=== Supplied records ===

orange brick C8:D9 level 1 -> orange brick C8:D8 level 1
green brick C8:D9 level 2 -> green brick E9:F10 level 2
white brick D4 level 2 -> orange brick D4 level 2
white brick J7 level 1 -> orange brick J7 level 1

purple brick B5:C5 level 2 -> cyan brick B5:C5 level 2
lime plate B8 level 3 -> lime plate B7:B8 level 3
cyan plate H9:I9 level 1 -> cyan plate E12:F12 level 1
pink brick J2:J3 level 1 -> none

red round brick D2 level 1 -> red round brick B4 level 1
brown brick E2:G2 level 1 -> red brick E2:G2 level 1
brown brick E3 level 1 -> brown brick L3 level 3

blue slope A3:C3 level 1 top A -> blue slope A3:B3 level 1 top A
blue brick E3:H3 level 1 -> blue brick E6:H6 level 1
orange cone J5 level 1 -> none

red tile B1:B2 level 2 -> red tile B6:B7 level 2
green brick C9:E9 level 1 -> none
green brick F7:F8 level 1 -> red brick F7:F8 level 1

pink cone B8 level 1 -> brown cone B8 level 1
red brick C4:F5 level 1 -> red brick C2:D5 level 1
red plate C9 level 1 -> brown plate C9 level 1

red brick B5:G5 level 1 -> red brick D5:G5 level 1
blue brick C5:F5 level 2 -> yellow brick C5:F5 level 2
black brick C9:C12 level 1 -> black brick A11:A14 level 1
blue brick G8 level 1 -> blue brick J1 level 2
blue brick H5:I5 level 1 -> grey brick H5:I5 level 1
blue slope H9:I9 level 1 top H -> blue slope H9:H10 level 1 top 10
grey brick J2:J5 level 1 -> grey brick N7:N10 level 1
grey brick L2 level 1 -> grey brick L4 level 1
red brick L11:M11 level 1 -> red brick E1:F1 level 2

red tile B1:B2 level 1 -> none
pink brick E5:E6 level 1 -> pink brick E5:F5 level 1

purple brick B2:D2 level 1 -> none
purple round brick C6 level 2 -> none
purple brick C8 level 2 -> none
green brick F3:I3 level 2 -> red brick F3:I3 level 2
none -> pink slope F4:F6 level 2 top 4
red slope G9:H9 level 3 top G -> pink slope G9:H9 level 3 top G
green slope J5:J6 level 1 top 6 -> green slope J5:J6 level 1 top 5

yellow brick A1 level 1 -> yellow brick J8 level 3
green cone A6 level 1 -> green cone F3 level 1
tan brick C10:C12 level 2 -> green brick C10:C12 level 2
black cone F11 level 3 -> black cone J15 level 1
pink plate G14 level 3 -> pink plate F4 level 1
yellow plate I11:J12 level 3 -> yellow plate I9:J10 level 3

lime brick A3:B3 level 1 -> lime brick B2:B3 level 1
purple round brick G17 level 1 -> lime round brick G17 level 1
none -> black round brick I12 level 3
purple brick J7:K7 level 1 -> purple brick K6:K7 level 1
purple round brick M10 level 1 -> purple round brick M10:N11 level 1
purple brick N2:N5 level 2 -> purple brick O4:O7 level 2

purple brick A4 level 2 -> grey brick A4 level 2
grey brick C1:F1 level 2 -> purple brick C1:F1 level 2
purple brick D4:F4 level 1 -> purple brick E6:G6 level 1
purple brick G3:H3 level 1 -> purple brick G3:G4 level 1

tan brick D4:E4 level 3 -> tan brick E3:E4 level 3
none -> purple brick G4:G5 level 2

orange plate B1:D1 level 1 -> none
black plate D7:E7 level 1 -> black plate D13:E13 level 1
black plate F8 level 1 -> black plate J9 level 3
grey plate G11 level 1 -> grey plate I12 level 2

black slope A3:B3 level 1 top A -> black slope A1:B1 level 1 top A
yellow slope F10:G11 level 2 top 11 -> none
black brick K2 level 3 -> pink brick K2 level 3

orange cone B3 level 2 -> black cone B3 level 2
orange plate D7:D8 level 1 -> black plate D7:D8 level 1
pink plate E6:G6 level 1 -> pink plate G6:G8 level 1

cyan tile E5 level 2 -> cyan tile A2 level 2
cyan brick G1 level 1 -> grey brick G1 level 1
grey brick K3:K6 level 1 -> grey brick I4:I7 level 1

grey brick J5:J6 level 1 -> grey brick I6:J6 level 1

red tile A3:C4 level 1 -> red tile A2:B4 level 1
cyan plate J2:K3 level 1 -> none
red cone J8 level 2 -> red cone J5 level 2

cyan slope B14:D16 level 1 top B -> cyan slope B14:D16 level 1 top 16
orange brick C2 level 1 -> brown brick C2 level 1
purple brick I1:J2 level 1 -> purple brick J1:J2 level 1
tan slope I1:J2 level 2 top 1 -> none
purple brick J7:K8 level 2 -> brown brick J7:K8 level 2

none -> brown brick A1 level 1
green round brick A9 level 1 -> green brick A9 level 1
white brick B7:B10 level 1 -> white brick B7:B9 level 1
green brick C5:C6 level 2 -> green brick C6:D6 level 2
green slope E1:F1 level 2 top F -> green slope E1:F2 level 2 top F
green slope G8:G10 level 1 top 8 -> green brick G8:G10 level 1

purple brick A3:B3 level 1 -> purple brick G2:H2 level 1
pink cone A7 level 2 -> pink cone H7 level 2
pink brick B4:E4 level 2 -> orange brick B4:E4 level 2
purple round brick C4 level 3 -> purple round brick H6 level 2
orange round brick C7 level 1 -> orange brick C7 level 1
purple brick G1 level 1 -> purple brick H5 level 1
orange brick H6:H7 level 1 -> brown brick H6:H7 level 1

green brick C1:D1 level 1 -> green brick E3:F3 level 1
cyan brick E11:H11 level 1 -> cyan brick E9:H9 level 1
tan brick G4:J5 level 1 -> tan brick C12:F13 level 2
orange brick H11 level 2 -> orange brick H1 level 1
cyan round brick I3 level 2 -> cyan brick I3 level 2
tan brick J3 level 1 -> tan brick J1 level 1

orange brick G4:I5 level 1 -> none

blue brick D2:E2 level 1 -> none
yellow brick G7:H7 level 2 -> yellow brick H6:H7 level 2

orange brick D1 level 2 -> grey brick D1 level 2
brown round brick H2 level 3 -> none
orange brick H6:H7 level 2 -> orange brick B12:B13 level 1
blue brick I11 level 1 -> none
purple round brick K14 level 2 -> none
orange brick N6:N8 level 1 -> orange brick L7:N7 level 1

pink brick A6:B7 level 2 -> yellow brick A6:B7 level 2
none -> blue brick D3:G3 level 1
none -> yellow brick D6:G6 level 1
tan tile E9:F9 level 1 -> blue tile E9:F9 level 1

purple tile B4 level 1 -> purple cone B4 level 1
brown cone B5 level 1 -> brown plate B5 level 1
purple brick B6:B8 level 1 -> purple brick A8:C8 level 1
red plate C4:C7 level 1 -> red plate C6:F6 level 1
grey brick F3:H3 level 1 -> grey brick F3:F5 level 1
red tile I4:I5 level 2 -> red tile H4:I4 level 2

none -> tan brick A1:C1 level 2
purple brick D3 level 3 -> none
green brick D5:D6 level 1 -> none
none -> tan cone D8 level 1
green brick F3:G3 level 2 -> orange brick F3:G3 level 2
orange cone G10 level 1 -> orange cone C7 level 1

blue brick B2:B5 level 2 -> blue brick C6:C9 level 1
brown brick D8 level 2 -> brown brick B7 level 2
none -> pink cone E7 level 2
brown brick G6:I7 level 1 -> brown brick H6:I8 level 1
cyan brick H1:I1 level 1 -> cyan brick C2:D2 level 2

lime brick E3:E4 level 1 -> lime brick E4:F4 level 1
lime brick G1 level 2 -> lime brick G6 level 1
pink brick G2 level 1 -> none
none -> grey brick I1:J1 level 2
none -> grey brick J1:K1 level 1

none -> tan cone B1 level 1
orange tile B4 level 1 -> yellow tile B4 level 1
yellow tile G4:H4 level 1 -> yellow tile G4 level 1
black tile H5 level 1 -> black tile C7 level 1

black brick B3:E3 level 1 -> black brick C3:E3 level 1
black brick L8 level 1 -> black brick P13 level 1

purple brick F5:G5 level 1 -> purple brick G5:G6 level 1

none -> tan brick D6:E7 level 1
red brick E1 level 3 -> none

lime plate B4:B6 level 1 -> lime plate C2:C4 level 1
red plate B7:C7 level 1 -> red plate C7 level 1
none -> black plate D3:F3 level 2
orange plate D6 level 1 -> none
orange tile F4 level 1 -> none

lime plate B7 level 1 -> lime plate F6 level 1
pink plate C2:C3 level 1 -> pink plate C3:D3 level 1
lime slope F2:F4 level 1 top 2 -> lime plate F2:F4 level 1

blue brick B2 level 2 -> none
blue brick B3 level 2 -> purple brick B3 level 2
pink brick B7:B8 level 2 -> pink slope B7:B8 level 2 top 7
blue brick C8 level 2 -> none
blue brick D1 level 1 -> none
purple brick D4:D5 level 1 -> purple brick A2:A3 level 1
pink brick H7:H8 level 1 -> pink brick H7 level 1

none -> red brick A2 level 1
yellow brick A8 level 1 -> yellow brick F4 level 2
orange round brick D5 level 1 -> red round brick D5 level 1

===

### [What you should do]
From the entries above, print the lines beginning at the one with "blue brick D2:E2 level 1 -> none" and stopping after the one with "black brick L8", exactly as written and with nothing else.

### [Written solution]
blue brick D2:E2 level 1 -> none
yellow brick G7:H7 level 2 -> yellow brick H6:H7 level 2

orange brick D1 level 2 -> grey brick D1 level 2
brown round brick H2 level 3 -> none
orange brick H6:H7 level 2 -> orange brick B12:B13 level 1
blue brick I11 level 1 -> none
purple round brick K14 level 2 -> none
orange brick N6:N8 level 1 -> orange brick L7:N7 level 1

pink brick A6:B7 level 2 -> yellow brick A6:B7 level 2
none -> blue brick D3:G3 level 1
none -> yellow brick D6:G6 level 1
tan tile E9:F9 level 1 -> blue tile E9:F9 level 1

purple tile B4 level 1 -> purple cone B4 level 1
brown cone B5 level 1 -> brown plate B5 level 1
purple brick B6:B8 level 1 -> purple brick A8:C8 level 1
red plate C4:C7 level 1 -> red plate C6:F6 level 1
grey brick F3:H3 level 1 -> grey brick F3:F5 level 1
red tile I4:I5 level 2 -> red tile H4:I4 level 2

none -> tan brick A1:C1 level 2
purple brick D3 level 3 -> none
green brick D5:D6 level 1 -> none
none -> tan cone D8 level 1
green brick F3:G3 level 2 -> orange brick F3:G3 level 2
orange cone G10 level 1 -> orange cone C7 level 1

blue brick B2:B5 level 2 -> blue brick C6:C9 level 1
brown brick D8 level 2 -> brown brick B7 level 2
none -> pink cone E7 level 2
brown brick G6:I7 level 1 -> brown brick H6:I8 level 1
cyan brick H1:I1 level 1 -> cyan brick C2:D2 level 2

lime brick E3:E4 level 1 -> lime brick E4:F4 level 1
lime brick G1 level 2 -> lime brick G6 level 1
pink brick G2 level 1 -> none
none -> grey brick I1:J1 level 2
none -> grey brick J1:K1 level 1

none -> tan cone B1 level 1
orange tile B4 level 1 -> yellow tile B4 level 1
yellow tile G4:H4 level 1 -> yellow tile G4 level 1
black tile H5 level 1 -> black tile C7 level 1

black brick B3:E3 level 1 -> black brick C3:E3 level 1
black brick L8 level 1 -> black brick P13 level 1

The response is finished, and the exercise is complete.